◆ Data supplied ◆

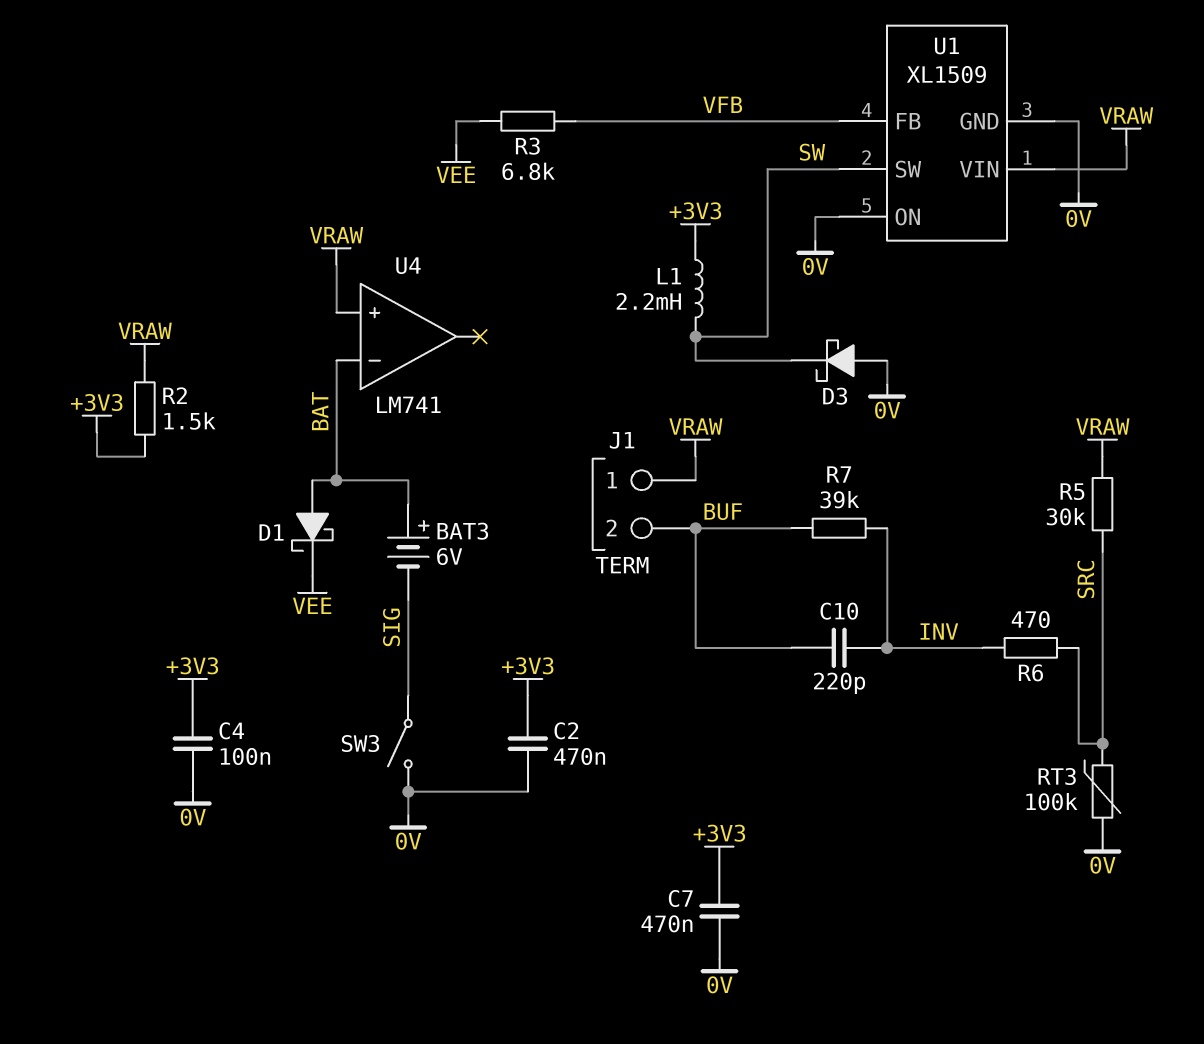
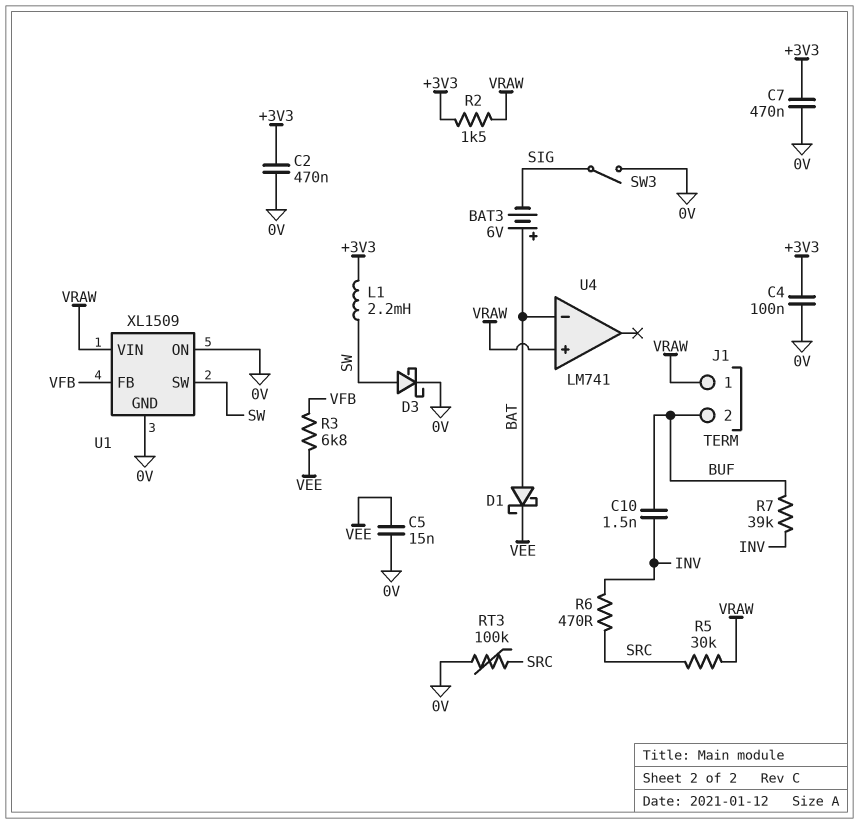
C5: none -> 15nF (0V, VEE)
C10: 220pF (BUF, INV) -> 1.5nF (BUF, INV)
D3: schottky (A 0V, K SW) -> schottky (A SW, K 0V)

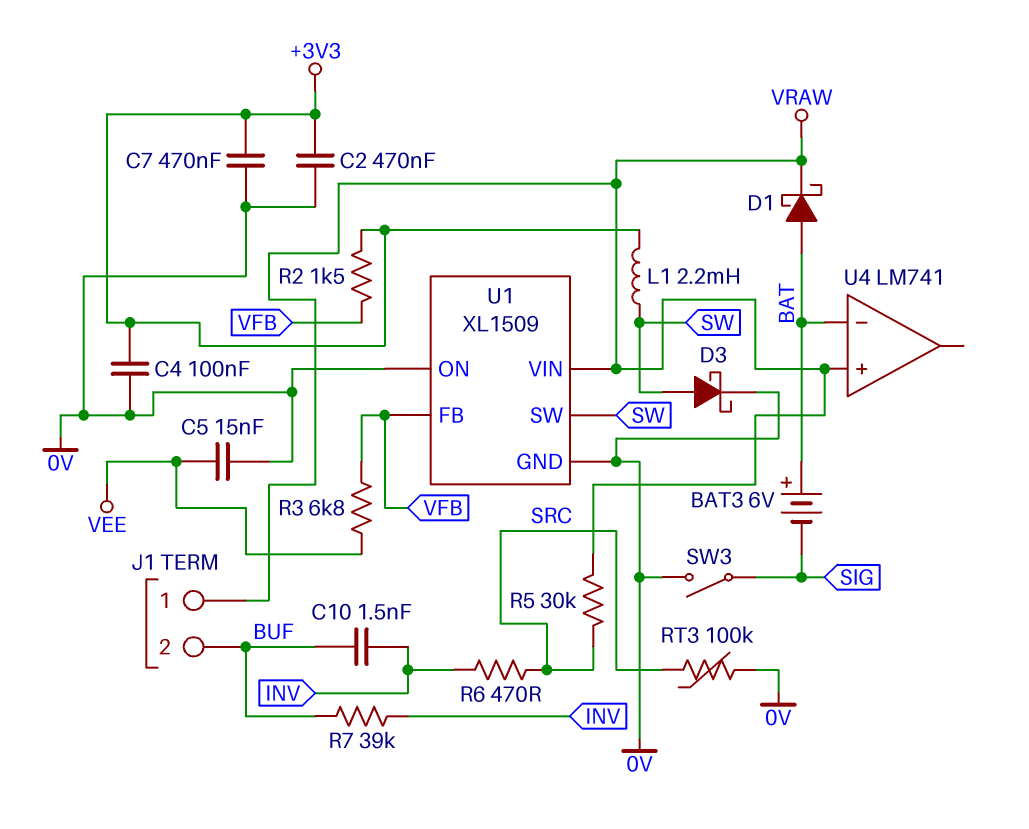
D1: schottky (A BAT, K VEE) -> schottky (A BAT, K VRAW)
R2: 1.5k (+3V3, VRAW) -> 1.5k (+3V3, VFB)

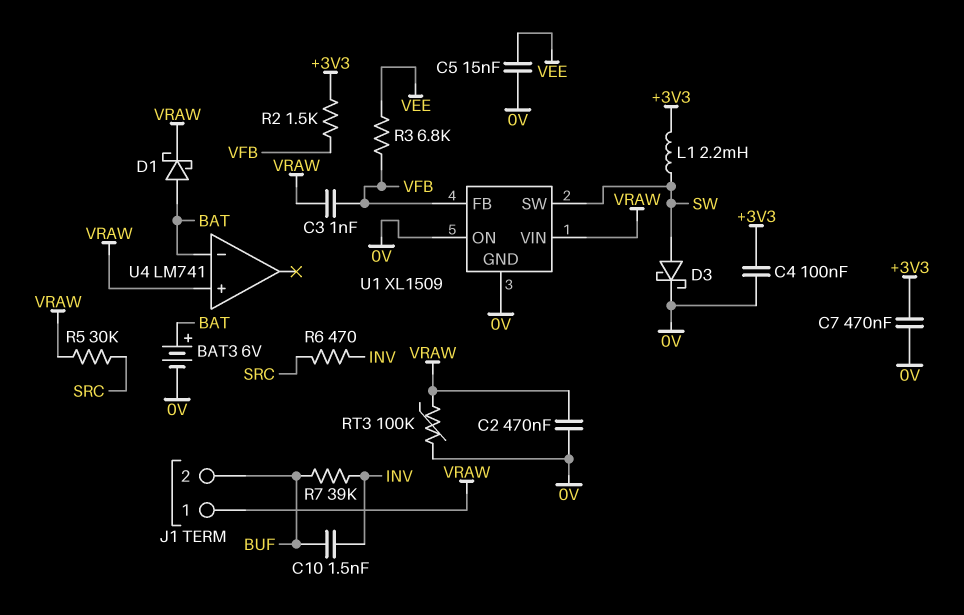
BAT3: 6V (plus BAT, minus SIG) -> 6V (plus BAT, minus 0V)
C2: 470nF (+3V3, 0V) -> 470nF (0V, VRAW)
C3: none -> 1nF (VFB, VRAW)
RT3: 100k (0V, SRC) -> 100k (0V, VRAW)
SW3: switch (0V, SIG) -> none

◆ Task to carry out ◆
Omit every picture, and please return the entries exactly from the first line through the line with "RT3: 100k (0V, SRC) -> 100k (0V, VRAW)", both included.

◆ Answer space ◆
C5: none -> 15nF (0V, VEE)
C10: 220pF (BUF, INV) -> 1.5nF (BUF, INV)
D3: schottky (A 0V, K SW) -> schottky (A SW, K 0V)

D1: schottky (A BAT, K VEE) -> schottky (A BAT, K VRAW)
R2: 1.5k (+3V3, VRAW) -> 1.5k (+3V3, VFB)

BAT3: 6V (plus BAT, minus SIG) -> 6V (plus BAT, minus 0V)
C2: 470nF (+3V3, 0V) -> 470nF (0V, VRAW)
C3: none -> 1nF (VFB, VRAW)
RT3: 100k (0V, SRC) -> 100k (0V, VRAW)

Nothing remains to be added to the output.